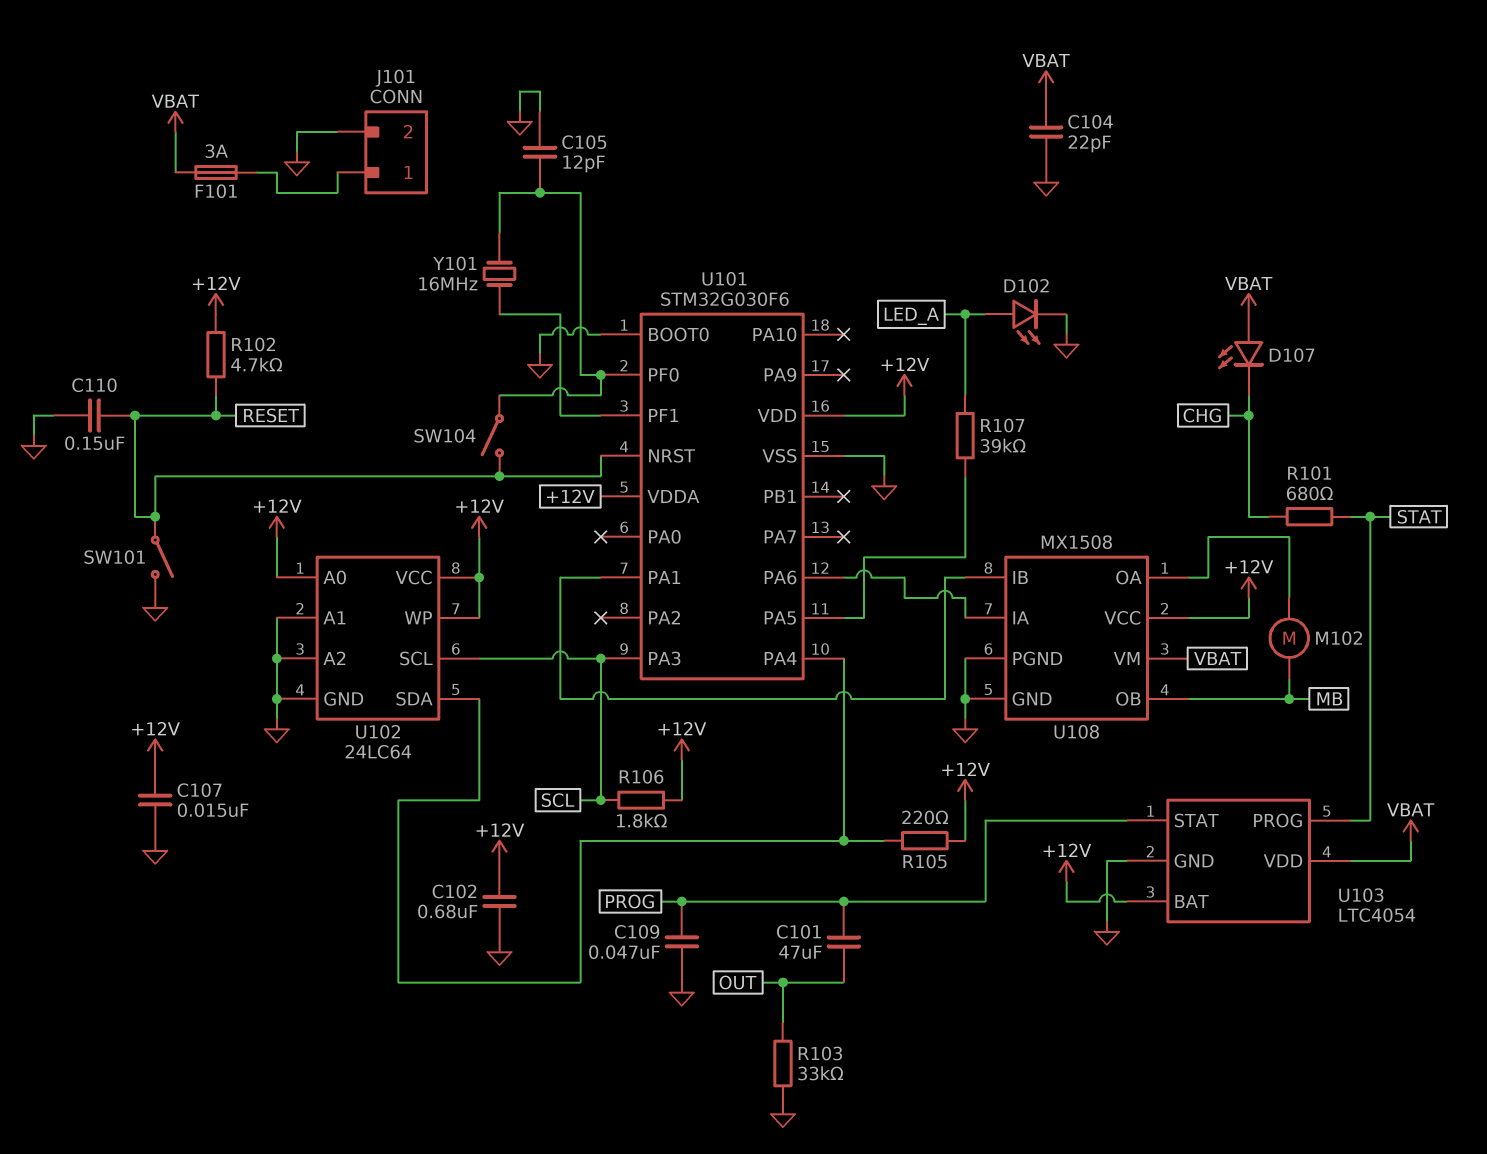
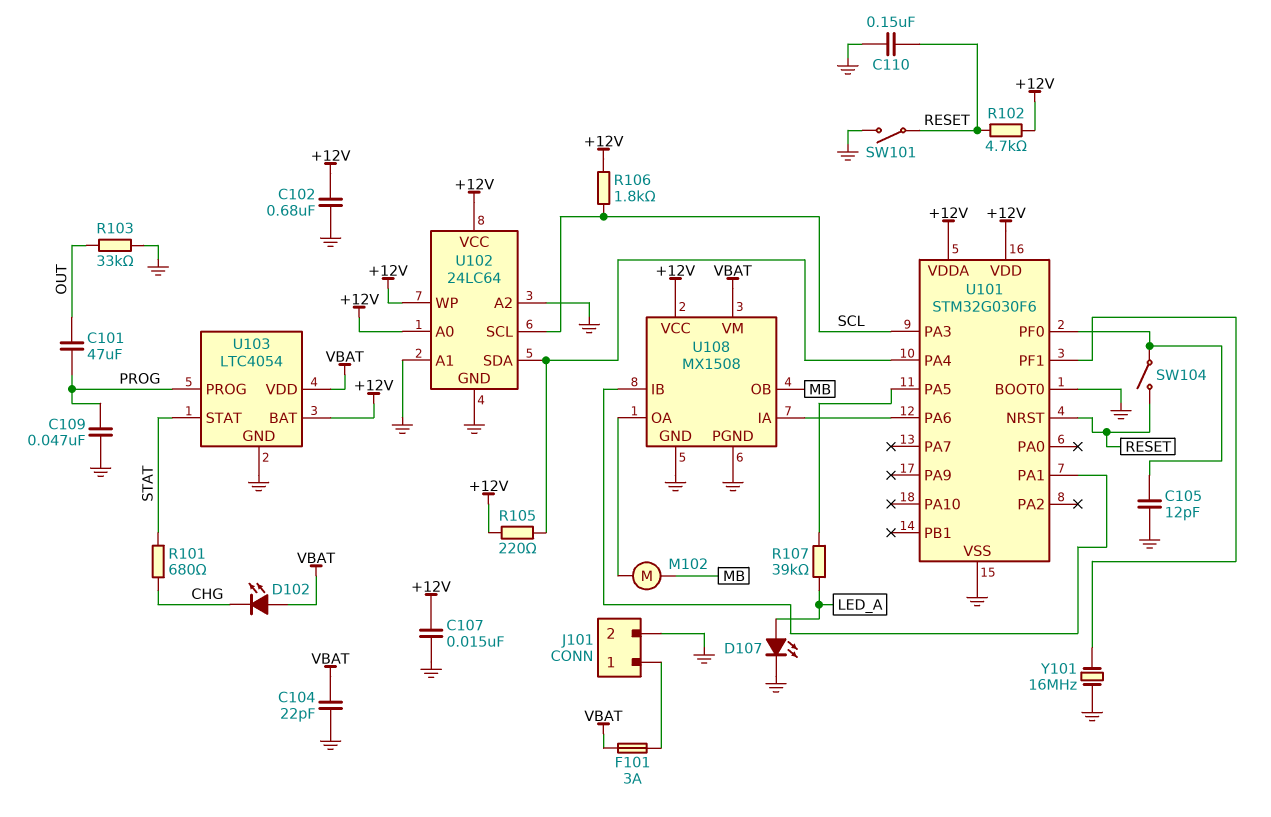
D102: LED (A LED_A, K GND) -> LED (A VBAT, K CHG)
D107: LED (A VBAT, K CHG) -> LED (A LED_A, K GND)
U103 pin PROG: STAT -> PROG
U103 pin STAT: PROG -> STAT
Y101: 16MHz (U101/PF0, U101/PF1) -> 16MHz (GND, U101/PF1)

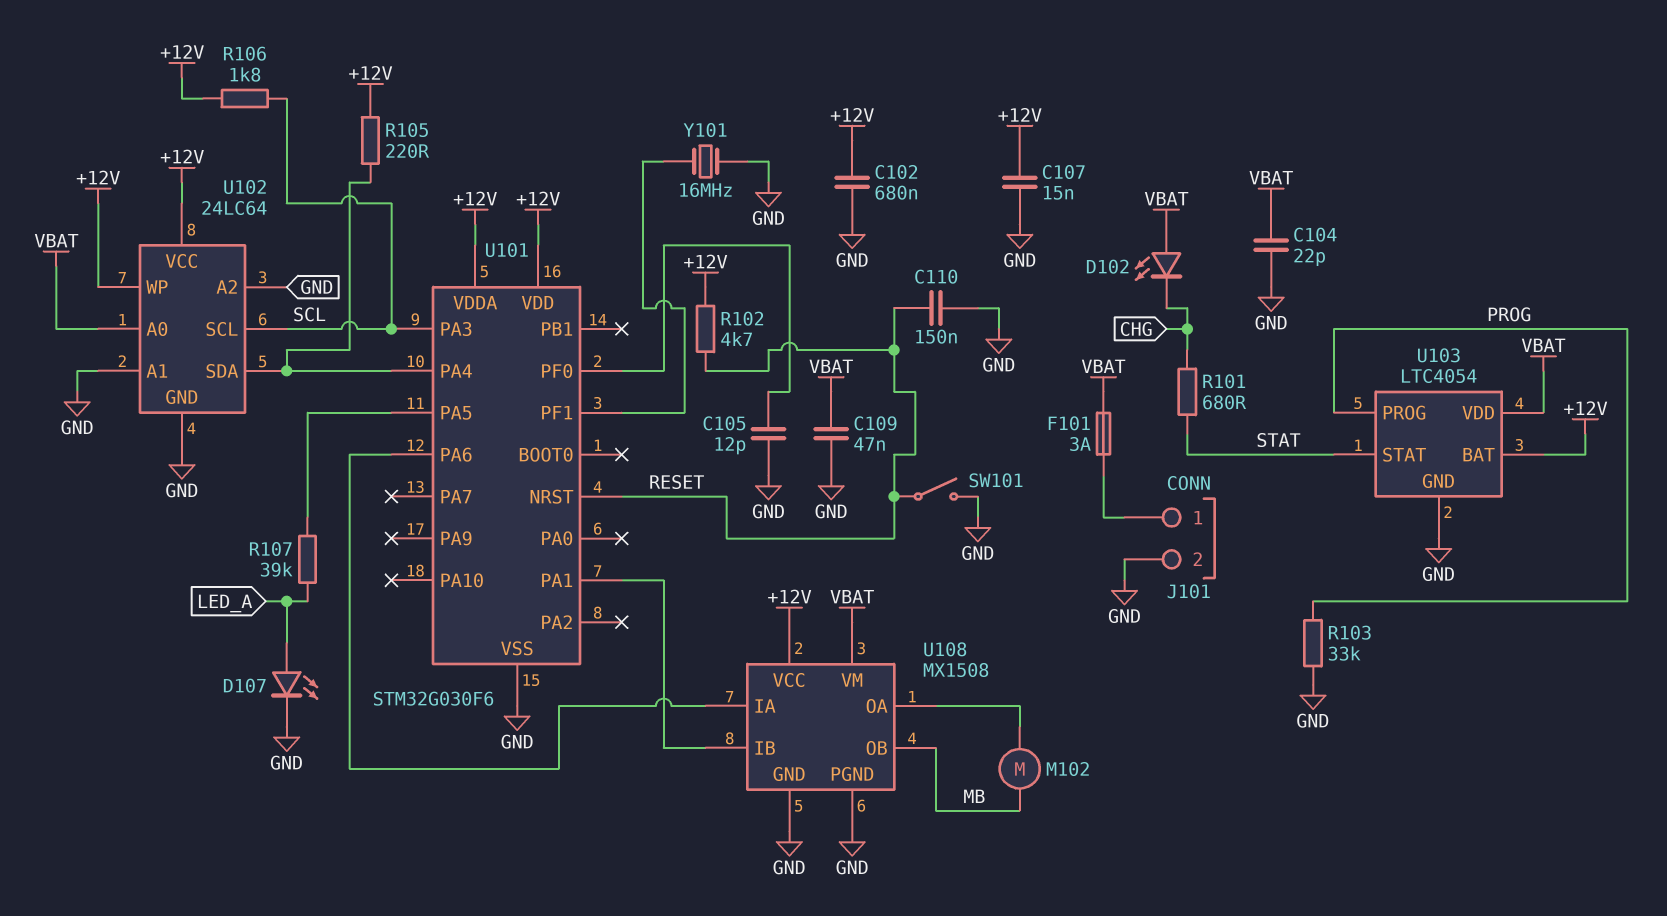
C101: 47uF (OUT, PROG) -> none
C109: 47nF (GND, PROG) -> 47nF (GND, VBAT)
R103: 33k (GND, OUT) -> 33k (GND, PROG)
SW104: switch (RESET, U101/PF0) -> none
U101 pin BOOT0: GND -> none
U102 pin A0: +12V -> VBAT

################

■ EXERCISE DIRECTIONS: Copy all lines of the records in which the string "VBAT" can be found.

■ ANSWER SECTION:
D102: LED (A LED_A, K GND) -> LED (A VBAT, K CHG)
D107: LED (A VBAT, K CHG) -> LED (A LED_A, K GND)
C109: 47nF (GND, PROG) -> 47nF (GND, VBAT)
U102 pin A0: +12V -> VBAT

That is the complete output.